[[ Data for review open ]]

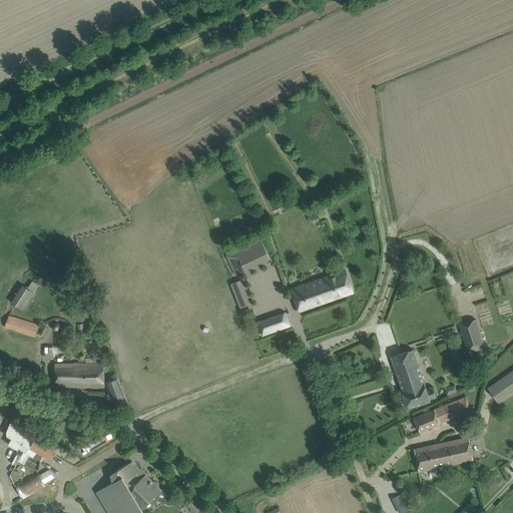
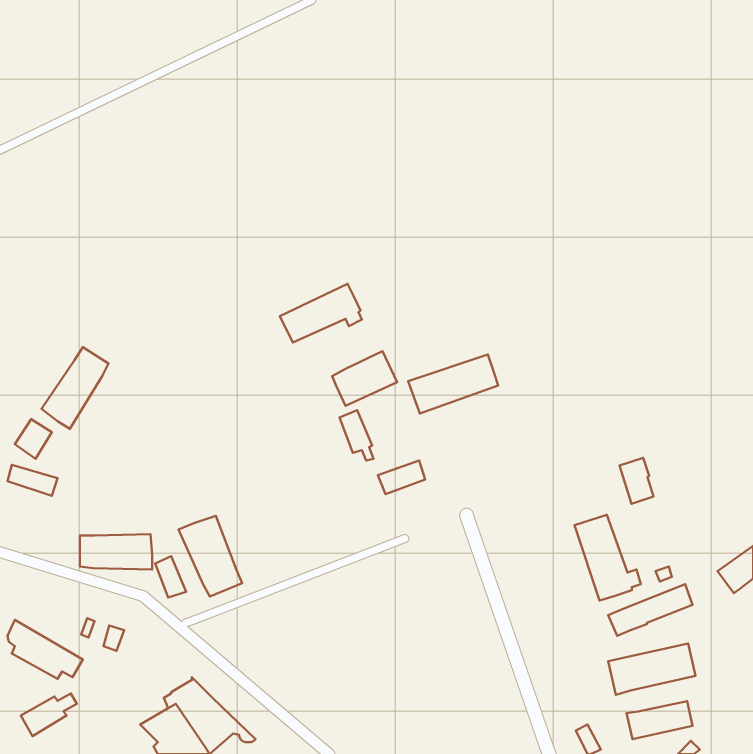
building: none -> [280,284,362,343]
building: none -> [41,347,108,429]
building: [291,271,352,311] -> [408,354,498,414]
building: [459,320,482,351] -> [620,458,654,504]
building: none -> [178,516,242,597]
building: none -> [627,701,693,739]

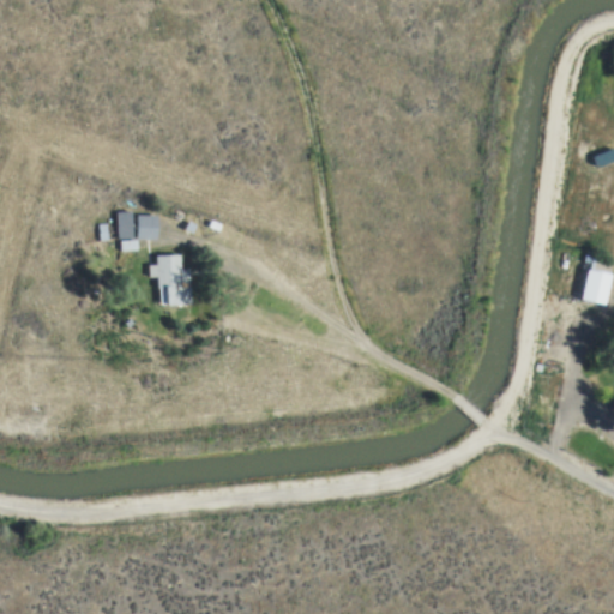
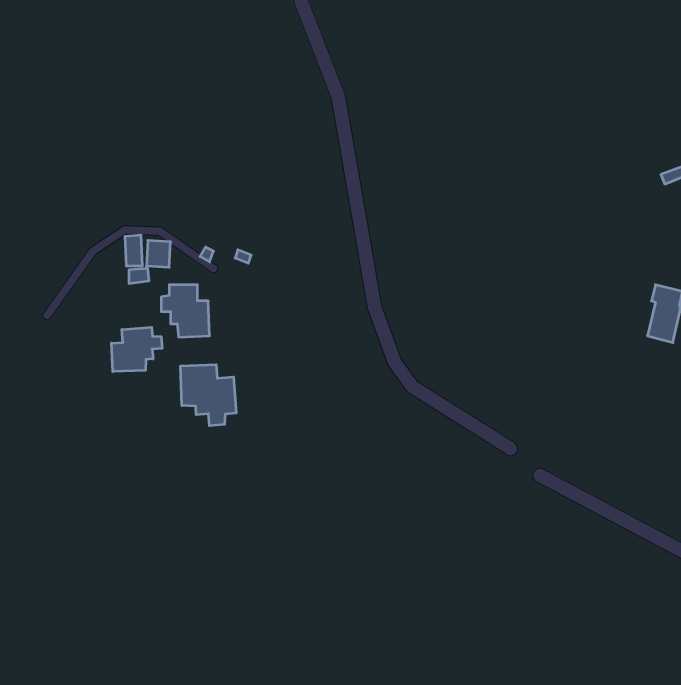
building: none -> [112,327,162,372]
building: none -> [181,365,236,426]

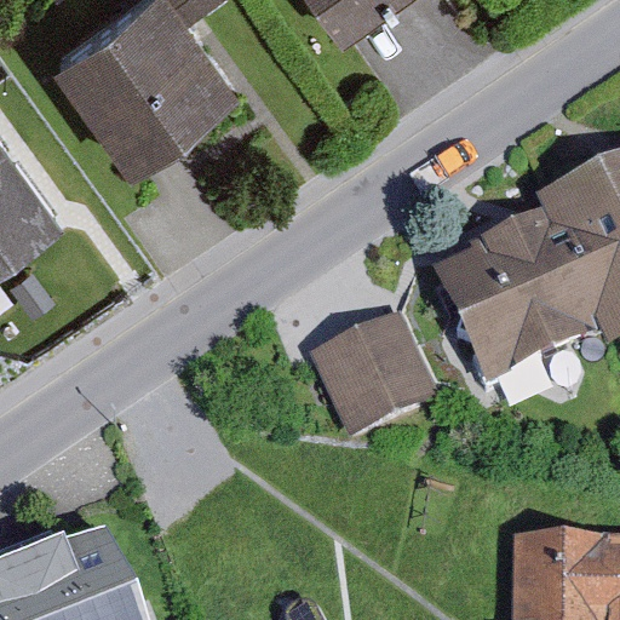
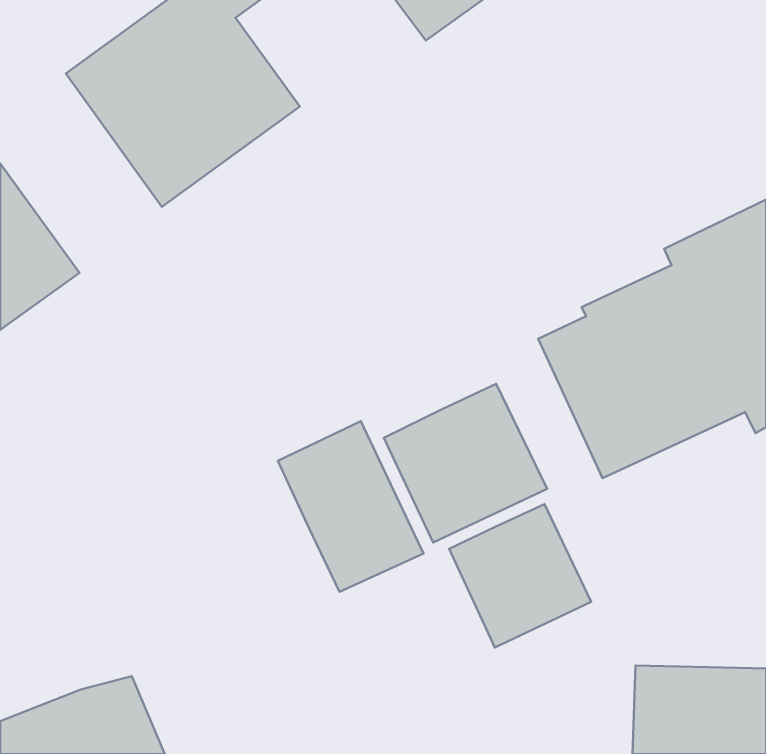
building: none -> [278,421,423,592]
building: none -> [449,504,591,647]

[[ Data for review closed ]]

* The task:
Begin at the line with "building: none -> [181,365,236,426]" and end at the last line of the data above. Reproduce those lines exactly, but not the pictures.

* Solution to this task:
building: none -> [181,365,236,426]

building: none -> [278,421,423,592]
building: none -> [449,504,591,647]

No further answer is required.